[Scene difference descriptions]
*** Begin section ***
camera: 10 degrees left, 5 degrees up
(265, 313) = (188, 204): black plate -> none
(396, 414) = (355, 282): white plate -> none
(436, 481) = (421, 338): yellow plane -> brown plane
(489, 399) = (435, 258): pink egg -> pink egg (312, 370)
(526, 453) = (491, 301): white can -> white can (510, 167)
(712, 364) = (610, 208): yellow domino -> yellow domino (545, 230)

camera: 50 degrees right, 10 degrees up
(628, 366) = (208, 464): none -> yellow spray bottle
*** End section ***
*** Begin section ***
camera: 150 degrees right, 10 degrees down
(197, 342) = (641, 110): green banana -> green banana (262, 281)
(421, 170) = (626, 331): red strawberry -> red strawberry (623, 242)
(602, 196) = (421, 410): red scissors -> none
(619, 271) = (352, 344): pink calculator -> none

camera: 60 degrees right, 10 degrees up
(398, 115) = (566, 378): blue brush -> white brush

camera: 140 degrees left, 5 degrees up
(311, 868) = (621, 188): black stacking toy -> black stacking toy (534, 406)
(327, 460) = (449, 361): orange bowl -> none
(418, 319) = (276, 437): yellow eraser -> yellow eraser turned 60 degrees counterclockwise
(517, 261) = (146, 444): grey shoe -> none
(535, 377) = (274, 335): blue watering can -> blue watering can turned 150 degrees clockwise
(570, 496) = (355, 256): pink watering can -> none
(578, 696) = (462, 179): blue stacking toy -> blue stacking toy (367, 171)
*** End section ***
#### What you have to do
Copy out every line of the data in which the word "plate" is found.

#### Task output
(265, 313) = (188, 204): black plate -> none
(396, 414) = (355, 282): white plate -> none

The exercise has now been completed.